--- WORK ORDER ---
Search the records for the word "purple" and report each line that has it.

(Coordinate-based object records)
----------
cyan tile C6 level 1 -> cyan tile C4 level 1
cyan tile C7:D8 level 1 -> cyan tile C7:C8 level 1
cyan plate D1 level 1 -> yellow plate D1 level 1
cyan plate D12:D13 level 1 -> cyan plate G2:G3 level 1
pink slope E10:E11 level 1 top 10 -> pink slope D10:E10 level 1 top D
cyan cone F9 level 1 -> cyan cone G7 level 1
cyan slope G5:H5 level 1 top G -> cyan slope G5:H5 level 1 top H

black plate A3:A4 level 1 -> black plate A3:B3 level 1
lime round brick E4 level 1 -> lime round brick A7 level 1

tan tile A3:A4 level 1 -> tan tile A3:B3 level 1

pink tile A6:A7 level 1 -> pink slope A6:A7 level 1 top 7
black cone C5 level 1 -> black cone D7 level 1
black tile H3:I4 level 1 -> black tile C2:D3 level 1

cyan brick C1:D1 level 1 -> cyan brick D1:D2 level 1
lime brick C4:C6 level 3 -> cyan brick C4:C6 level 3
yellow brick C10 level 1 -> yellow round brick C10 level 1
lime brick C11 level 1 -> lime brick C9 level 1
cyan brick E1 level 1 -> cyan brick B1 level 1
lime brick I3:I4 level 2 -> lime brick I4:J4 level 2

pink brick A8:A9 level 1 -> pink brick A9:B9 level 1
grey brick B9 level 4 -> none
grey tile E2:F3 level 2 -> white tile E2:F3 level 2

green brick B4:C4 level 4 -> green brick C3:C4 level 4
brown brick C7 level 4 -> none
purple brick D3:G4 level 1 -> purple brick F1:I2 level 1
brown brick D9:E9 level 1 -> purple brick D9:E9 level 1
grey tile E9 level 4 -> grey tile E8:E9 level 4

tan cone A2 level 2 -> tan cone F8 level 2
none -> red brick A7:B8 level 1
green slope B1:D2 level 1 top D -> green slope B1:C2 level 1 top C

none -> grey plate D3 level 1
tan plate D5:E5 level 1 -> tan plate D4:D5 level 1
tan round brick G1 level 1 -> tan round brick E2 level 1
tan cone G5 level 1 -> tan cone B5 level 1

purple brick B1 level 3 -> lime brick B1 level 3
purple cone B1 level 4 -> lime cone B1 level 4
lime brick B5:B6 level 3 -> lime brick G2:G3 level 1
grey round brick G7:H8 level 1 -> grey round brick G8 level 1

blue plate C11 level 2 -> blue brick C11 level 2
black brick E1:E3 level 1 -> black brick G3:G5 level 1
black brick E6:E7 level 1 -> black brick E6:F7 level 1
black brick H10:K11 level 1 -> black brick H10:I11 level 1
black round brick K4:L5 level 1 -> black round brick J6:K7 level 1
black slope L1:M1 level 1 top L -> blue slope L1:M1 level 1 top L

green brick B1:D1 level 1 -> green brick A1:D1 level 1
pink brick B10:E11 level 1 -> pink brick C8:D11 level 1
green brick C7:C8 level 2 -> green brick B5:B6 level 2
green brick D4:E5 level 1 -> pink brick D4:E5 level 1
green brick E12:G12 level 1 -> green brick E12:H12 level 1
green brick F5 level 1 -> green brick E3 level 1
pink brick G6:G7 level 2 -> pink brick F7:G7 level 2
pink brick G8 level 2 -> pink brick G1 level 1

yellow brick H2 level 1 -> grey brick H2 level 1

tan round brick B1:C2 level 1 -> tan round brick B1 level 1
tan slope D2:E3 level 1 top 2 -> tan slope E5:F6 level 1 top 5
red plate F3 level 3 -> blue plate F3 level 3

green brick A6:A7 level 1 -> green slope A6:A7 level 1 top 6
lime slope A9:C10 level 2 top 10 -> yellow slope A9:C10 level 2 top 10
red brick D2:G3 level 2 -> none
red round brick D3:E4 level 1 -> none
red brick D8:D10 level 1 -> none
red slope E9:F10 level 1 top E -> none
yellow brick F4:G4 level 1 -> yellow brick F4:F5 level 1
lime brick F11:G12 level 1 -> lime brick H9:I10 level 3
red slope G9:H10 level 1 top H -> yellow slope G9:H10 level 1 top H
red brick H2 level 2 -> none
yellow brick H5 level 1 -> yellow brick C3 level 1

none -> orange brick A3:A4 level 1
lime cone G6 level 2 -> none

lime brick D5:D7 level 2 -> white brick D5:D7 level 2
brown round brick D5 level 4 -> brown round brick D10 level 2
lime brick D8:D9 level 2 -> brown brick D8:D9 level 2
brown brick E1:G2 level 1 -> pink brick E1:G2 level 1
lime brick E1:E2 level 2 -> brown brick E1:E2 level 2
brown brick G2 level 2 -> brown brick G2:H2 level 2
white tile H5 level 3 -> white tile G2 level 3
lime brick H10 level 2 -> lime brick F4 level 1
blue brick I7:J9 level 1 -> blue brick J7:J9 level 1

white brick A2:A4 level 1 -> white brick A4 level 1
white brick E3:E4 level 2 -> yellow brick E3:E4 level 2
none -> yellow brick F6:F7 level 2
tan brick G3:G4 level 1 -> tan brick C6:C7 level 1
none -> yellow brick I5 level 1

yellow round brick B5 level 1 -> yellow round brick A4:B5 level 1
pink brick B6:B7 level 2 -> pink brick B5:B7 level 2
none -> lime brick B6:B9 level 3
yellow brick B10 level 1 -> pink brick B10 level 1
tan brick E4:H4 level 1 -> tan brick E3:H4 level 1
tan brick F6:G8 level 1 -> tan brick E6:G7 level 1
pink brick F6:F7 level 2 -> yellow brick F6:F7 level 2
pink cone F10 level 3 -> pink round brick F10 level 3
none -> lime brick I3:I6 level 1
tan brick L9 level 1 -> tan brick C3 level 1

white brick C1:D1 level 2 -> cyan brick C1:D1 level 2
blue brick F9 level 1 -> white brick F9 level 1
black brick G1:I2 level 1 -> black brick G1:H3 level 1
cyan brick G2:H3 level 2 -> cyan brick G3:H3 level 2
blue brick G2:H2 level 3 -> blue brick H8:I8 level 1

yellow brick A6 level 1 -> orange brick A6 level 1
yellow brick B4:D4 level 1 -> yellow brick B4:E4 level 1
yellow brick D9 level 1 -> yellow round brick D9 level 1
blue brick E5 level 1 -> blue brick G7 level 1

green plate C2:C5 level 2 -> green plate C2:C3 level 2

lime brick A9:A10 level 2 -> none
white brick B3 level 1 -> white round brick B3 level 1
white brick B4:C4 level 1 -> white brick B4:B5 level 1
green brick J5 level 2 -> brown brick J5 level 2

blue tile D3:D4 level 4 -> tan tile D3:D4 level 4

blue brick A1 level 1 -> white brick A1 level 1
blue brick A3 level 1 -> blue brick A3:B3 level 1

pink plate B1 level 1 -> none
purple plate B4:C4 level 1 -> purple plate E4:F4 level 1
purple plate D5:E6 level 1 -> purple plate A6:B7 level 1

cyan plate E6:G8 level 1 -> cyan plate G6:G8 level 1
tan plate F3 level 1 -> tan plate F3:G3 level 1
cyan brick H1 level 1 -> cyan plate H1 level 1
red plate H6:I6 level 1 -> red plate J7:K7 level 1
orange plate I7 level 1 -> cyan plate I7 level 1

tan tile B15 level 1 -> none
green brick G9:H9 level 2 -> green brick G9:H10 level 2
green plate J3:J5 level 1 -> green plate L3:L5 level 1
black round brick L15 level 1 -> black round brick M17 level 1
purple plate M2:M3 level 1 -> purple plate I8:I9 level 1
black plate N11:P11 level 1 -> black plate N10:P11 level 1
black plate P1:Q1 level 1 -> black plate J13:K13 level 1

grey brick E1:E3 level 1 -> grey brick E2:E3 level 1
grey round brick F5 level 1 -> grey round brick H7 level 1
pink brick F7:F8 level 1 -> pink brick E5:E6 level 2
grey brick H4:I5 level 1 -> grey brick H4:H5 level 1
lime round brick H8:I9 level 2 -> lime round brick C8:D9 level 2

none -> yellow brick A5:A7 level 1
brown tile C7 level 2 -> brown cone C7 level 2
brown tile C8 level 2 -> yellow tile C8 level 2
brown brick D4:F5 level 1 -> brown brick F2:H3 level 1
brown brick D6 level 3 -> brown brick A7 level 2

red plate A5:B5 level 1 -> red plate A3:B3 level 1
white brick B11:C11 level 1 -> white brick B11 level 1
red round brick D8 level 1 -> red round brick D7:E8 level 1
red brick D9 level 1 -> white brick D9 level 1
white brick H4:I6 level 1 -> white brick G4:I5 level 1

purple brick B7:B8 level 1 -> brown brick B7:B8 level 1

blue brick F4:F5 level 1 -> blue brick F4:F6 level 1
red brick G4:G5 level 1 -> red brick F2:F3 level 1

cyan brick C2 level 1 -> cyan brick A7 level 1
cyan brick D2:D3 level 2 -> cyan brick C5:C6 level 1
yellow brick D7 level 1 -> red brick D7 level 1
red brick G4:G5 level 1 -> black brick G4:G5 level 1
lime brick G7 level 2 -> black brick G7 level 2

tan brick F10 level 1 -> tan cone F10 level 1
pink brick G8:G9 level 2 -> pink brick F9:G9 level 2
----------
--- TASK OUTPUT ---
purple brick D3:G4 level 1 -> purple brick F1:I2 level 1
brown brick D9:E9 level 1 -> purple brick D9:E9 level 1
purple brick B1 level 3 -> lime brick B1 level 3
purple cone B1 level 4 -> lime cone B1 level 4
purple plate B4:C4 level 1 -> purple plate E4:F4 level 1
purple plate D5:E6 level 1 -> purple plate A6:B7 level 1
purple plate M2:M3 level 1 -> purple plate I8:I9 level 1
purple brick B7:B8 level 1 -> brown brick B7:B8 level 1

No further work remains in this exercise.